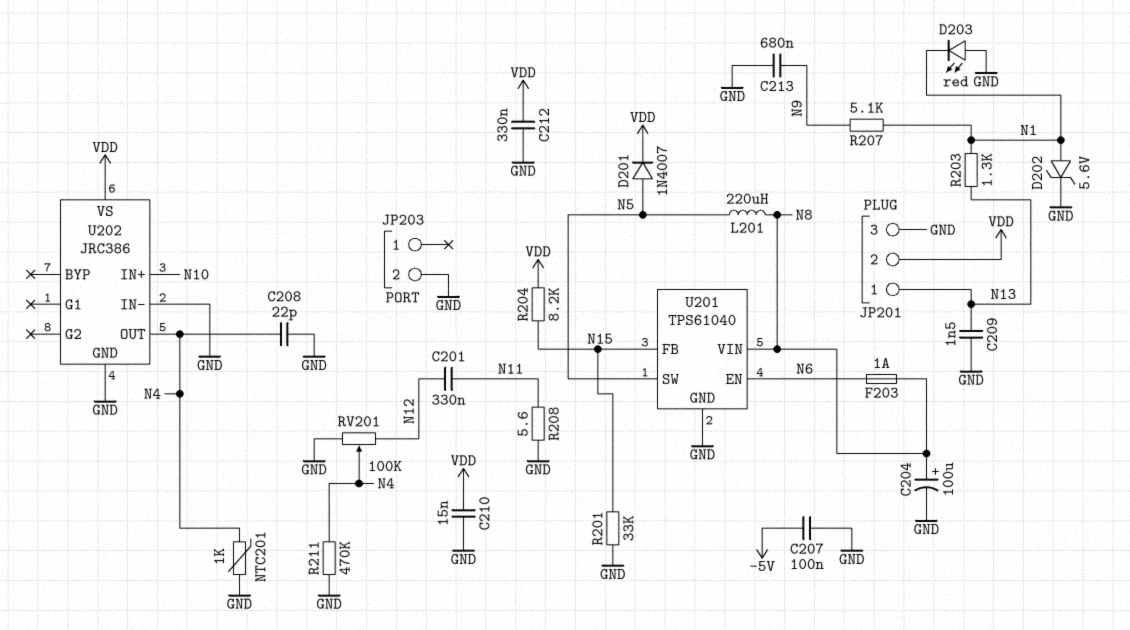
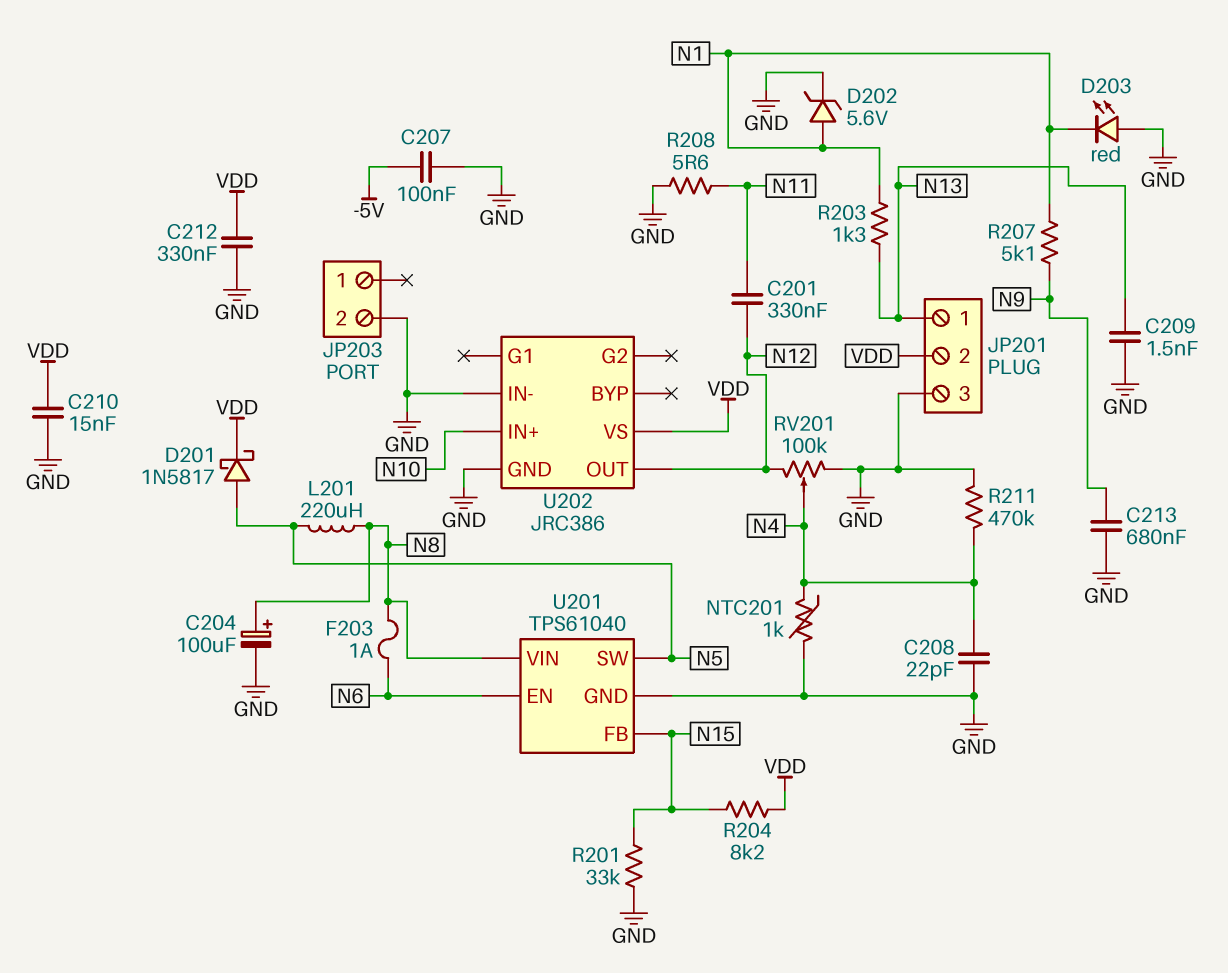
D201: diode 1N4007 (A N5, K VDD) -> schottky 1N5817 (A N5, K VDD)
U202 pin OUT: N4 -> N12

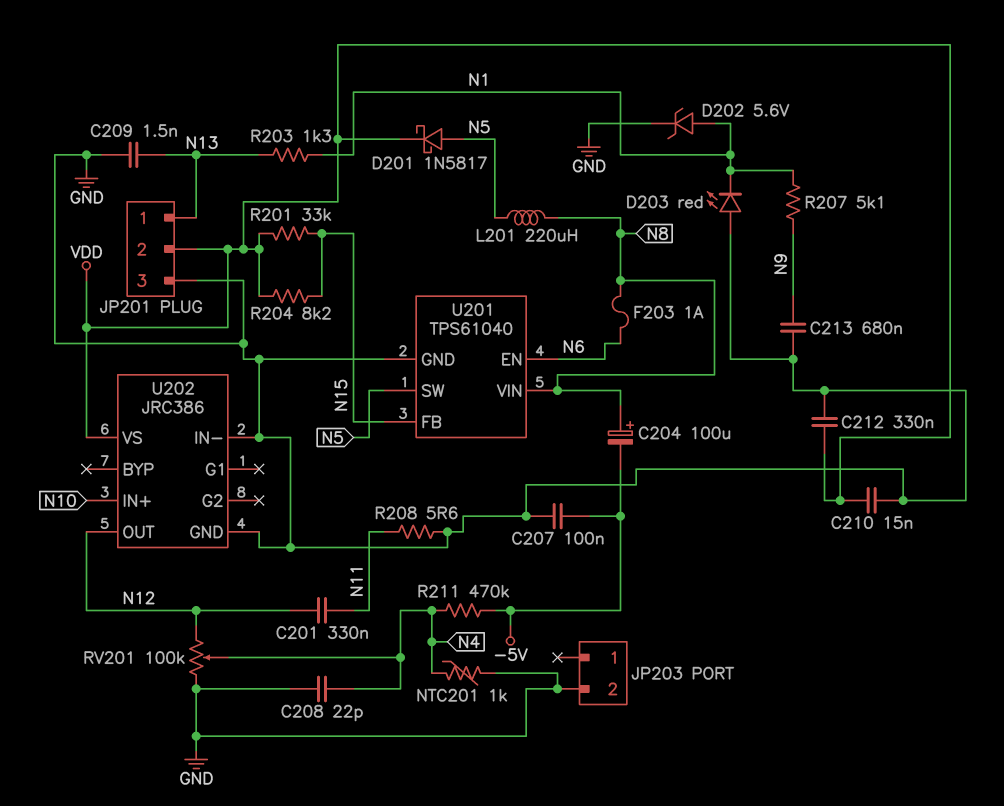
C204: 100uF (plus N8, minus GND) -> 100uF (plus N8, minus -5V)
R201: 33k (GND, N15) -> 33k (N15, VDD)
R211: 470k (GND, N4) -> 470k (-5V, N4)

_ _ _ _ _

Exactly as written, print each entry, leaving all pictures out.

[RESULT OF THE TASK]:
D201: diode 1N4007 (A N5, K VDD) -> schottky 1N5817 (A N5, K VDD)
U202 pin OUT: N4 -> N12

C204: 100uF (plus N8, minus GND) -> 100uF (plus N8, minus -5V)
R201: 33k (GND, N15) -> 33k (N15, VDD)
R211: 470k (GND, N4) -> 470k (-5V, N4)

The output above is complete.